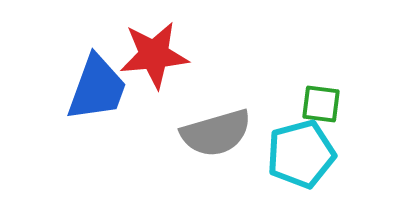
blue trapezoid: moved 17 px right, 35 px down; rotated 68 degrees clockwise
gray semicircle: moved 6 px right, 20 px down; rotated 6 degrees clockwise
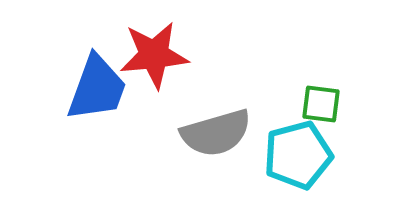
cyan pentagon: moved 3 px left, 1 px down
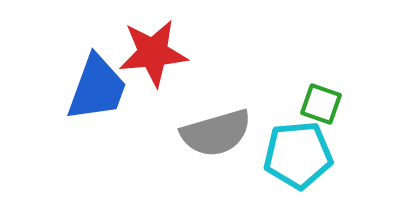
red star: moved 1 px left, 2 px up
green square: rotated 12 degrees clockwise
cyan pentagon: rotated 10 degrees clockwise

____

Quote word for word every line above that describes how a shape moved or turned, across all the items, and leave out the pictures.

*Task solution*:
blue trapezoid: moved 17 px right, 35 px down; rotated 68 degrees clockwise
gray semicircle: moved 6 px right, 20 px down; rotated 6 degrees clockwise
cyan pentagon: moved 3 px left, 1 px down
red star: moved 1 px left, 2 px up
green square: rotated 12 degrees clockwise
cyan pentagon: rotated 10 degrees clockwise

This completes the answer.